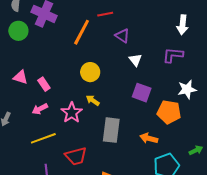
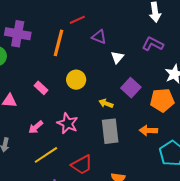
purple L-shape: (173, 55) -> (153, 44), turned 35
white triangle: (135, 60) -> (117, 57), turned 32
pink rectangle: (44, 84) -> (41, 88), moved
purple square: (142, 93) -> (131, 88), turned 36
yellow arrow: (93, 100) -> (106, 103), moved

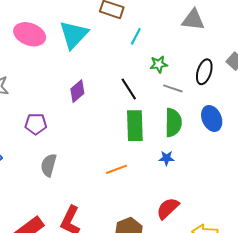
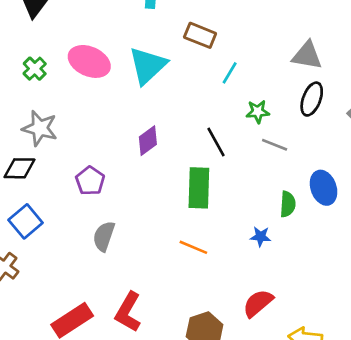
◆ ◆ ◆ ◆ ◆ ◆ ◆
(Task description) Omit the pictures and print the listing exactly.

(Task solution)
purple L-shape: (173, 55) -> (153, 44), turned 35
white triangle: (135, 60) -> (117, 57), turned 32
pink rectangle: (44, 84) -> (41, 88), moved
purple square: (142, 93) -> (131, 88), turned 36
yellow arrow: (93, 100) -> (106, 103), moved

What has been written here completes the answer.